Problem requirements: A word-for-word copy is required of the line containing "green brick A3" and of each line after it in the material below, through the last one.

Records shown:
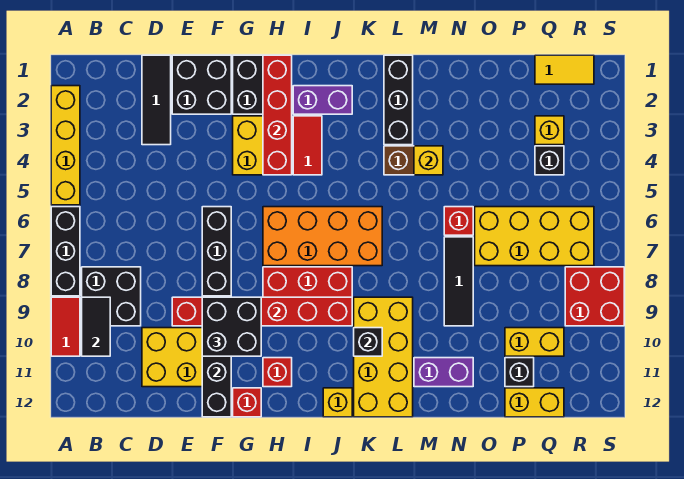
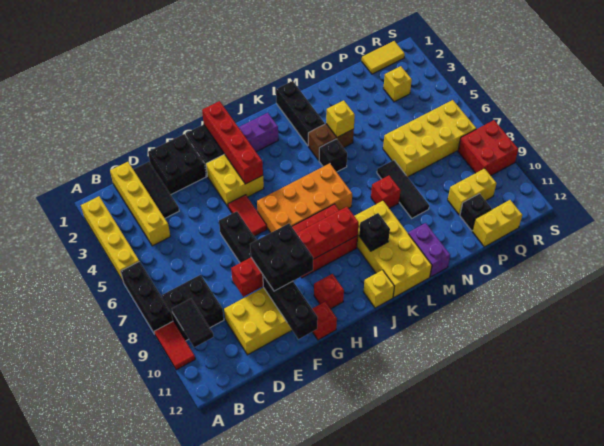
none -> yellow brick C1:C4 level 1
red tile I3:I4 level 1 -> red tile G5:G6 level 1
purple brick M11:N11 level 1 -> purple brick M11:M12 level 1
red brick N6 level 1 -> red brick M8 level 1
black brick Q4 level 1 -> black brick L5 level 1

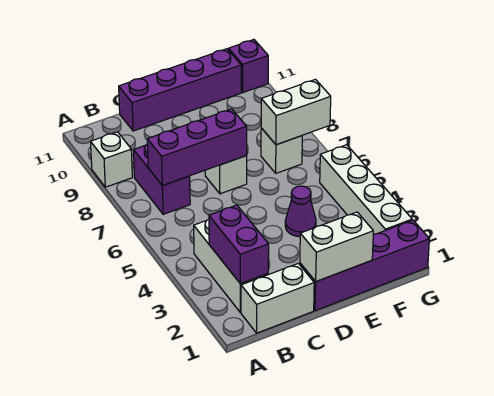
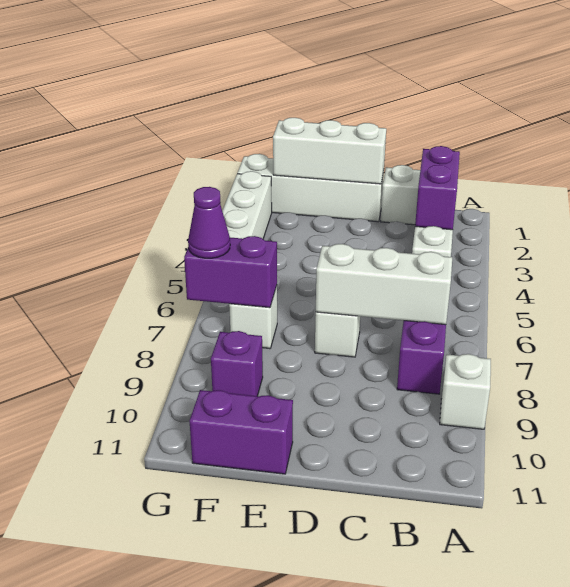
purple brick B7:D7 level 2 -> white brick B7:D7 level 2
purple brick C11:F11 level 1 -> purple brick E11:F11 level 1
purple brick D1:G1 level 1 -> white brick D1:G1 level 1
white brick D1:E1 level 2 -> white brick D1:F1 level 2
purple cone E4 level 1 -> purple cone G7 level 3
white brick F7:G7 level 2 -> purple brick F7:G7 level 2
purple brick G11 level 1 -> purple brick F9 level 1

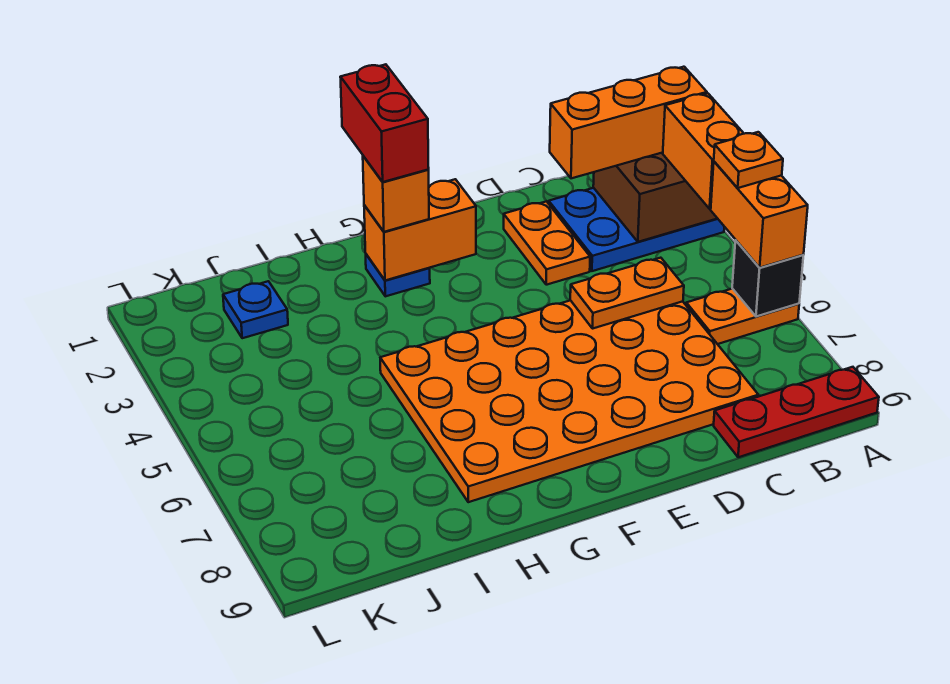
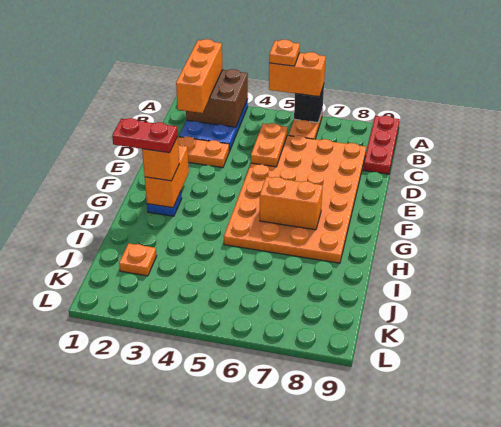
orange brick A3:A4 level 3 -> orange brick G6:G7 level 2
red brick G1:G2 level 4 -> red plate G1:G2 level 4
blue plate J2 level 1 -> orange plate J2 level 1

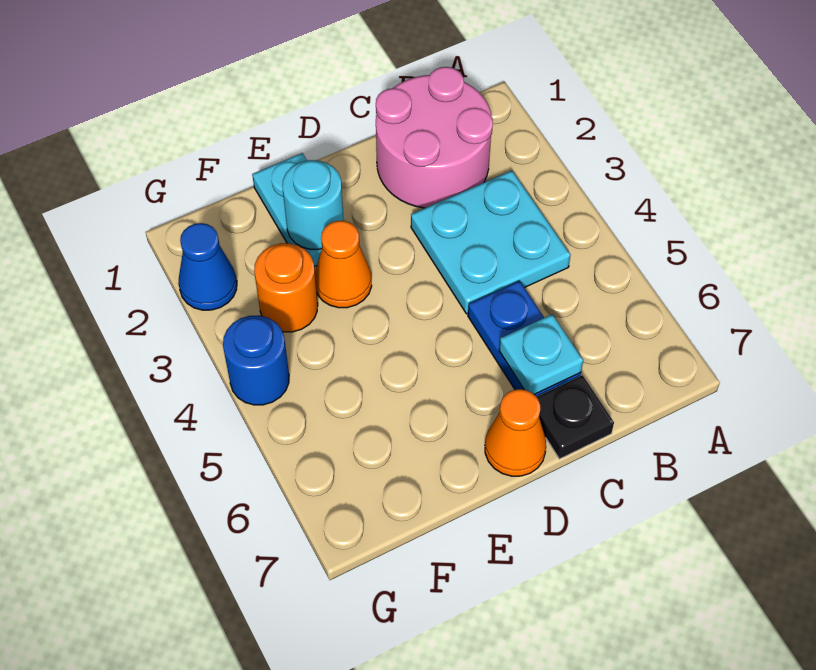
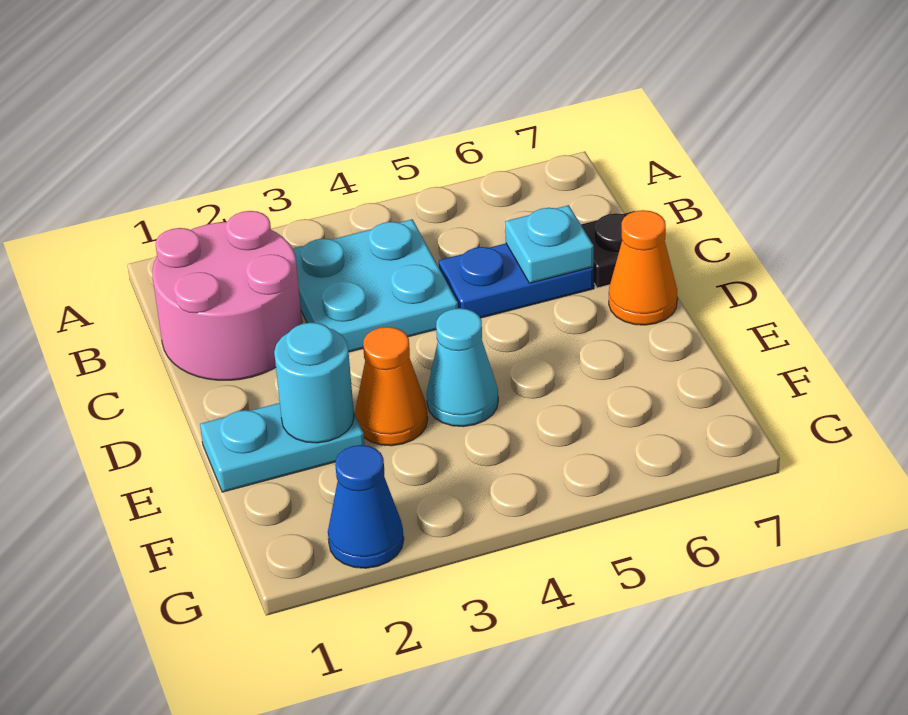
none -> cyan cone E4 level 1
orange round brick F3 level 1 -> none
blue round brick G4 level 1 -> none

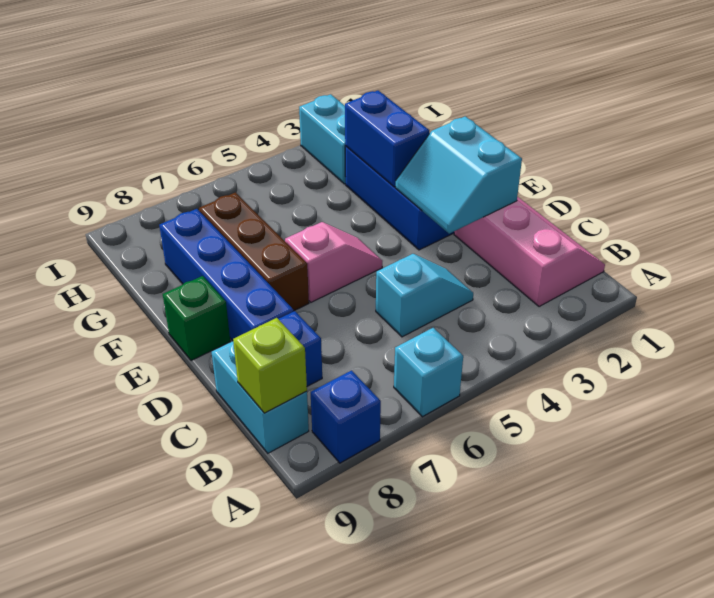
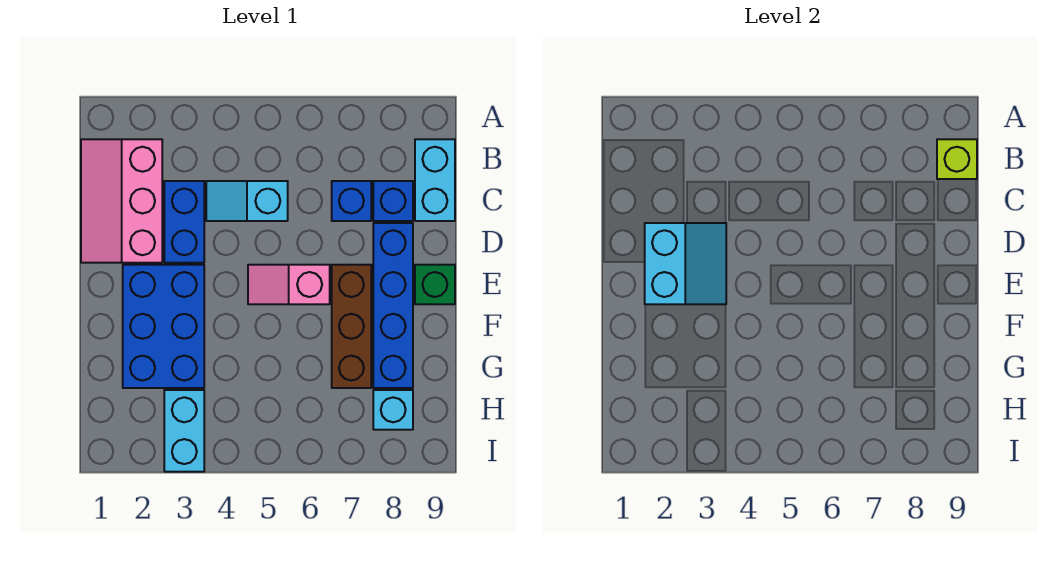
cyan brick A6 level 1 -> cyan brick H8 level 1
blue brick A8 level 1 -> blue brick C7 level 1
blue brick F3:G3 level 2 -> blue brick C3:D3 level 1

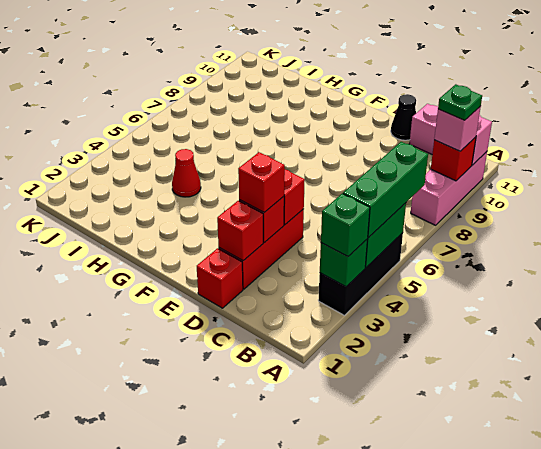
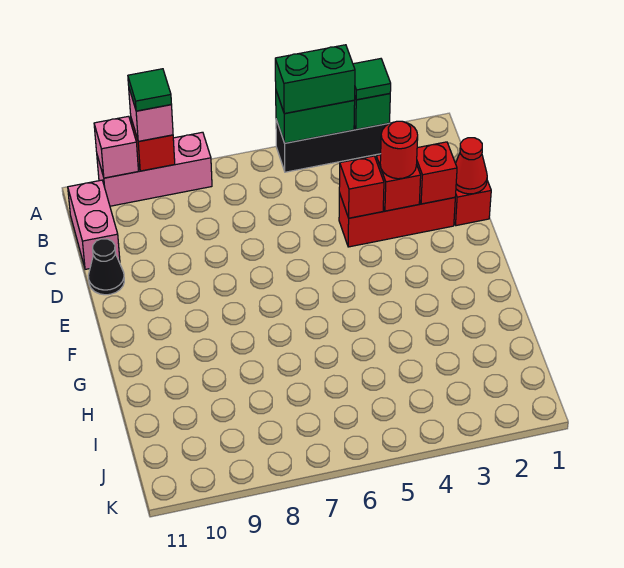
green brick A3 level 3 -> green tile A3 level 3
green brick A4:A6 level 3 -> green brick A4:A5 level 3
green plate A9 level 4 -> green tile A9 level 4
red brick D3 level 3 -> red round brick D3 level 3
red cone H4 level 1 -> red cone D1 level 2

Solved exercise:
green brick A3 level 3 -> green tile A3 level 3
green brick A4:A6 level 3 -> green brick A4:A5 level 3
green plate A9 level 4 -> green tile A9 level 4
red brick D3 level 3 -> red round brick D3 level 3
red cone H4 level 1 -> red cone D1 level 2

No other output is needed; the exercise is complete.